• WHAT YOU ARE ASKED TO DO: Repeat the records below exactly, leaving out any pictures.

• SOURCE RECORDS:

□ □ □ □

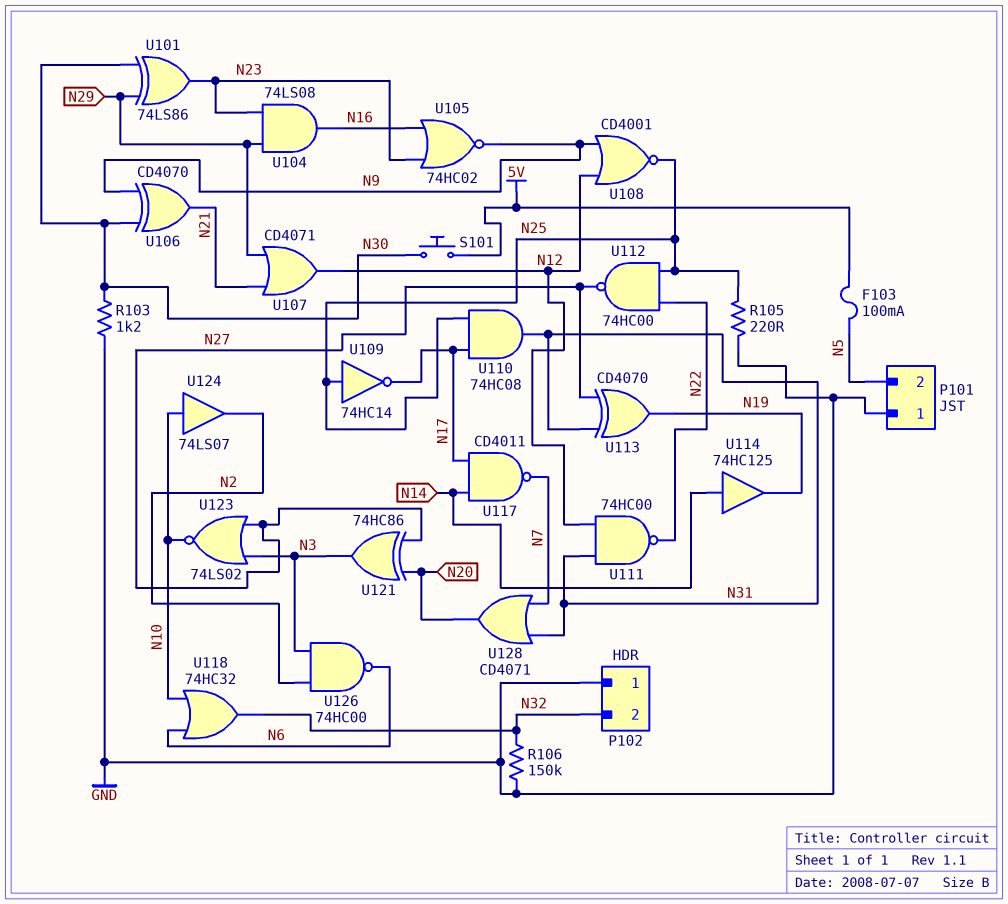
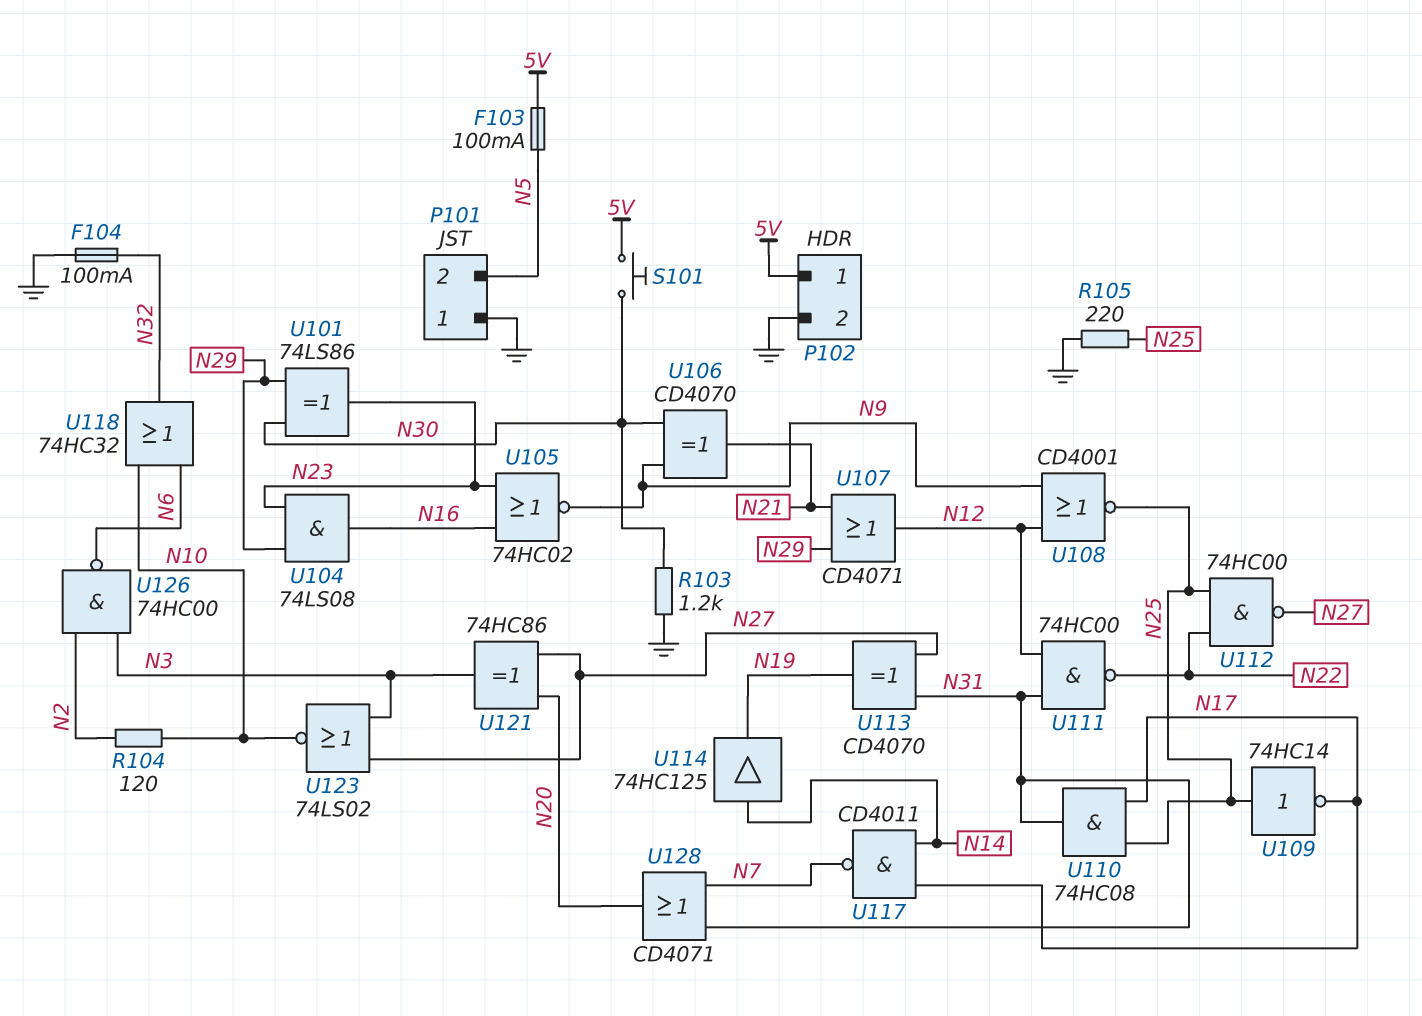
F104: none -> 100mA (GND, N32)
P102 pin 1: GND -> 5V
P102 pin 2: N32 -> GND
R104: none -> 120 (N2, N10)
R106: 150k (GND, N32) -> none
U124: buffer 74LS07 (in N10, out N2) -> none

□ □ □ □

• THE COMPLETED TASK:
F104: none -> 100mA (GND, N32)
P102 pin 1: GND -> 5V
P102 pin 2: N32 -> GND
R104: none -> 120 (N2, N10)
R106: 150k (GND, N32) -> none
U124: buffer 74LS07 (in N10, out N2) -> none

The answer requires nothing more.